• [Extracted records]
▽
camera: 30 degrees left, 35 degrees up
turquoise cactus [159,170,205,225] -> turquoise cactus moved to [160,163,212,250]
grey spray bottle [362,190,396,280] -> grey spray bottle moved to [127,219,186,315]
△
▽
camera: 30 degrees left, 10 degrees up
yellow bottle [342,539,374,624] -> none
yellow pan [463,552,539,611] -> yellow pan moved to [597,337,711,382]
△
▽
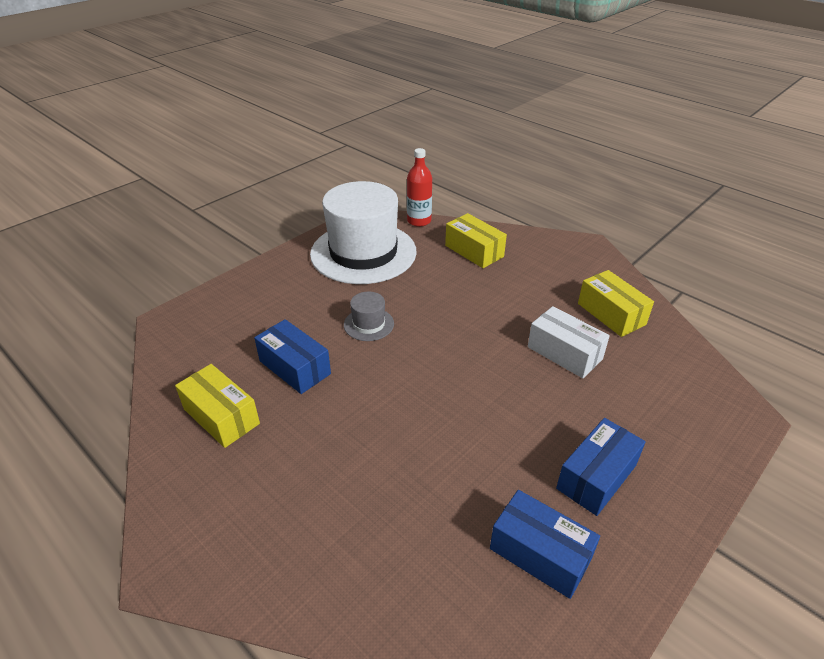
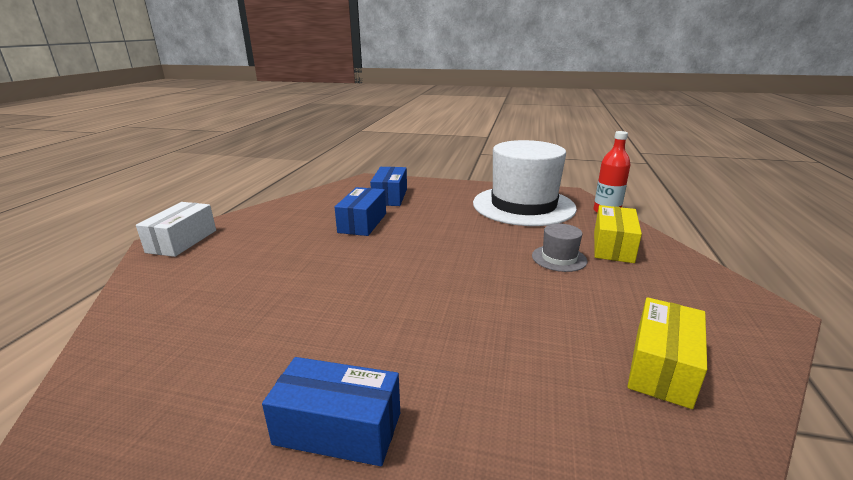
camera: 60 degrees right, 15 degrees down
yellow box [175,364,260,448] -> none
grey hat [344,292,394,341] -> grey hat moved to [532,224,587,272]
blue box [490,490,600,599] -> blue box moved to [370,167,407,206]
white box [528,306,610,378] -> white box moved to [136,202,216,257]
△
• [Task item]
Above are the records; print exactly the lines from the line with "camera: 30 degrees left, 35 degrees up" to the line with "grey spray bottle [362,190,396,280]", including both, and nothing else.

• [Solution to the problem]
camera: 30 degrees left, 35 degrees up
turquoise cactus [159,170,205,225] -> turquoise cactus moved to [160,163,212,250]
grey spray bottle [362,190,396,280] -> grey spray bottle moved to [127,219,186,315]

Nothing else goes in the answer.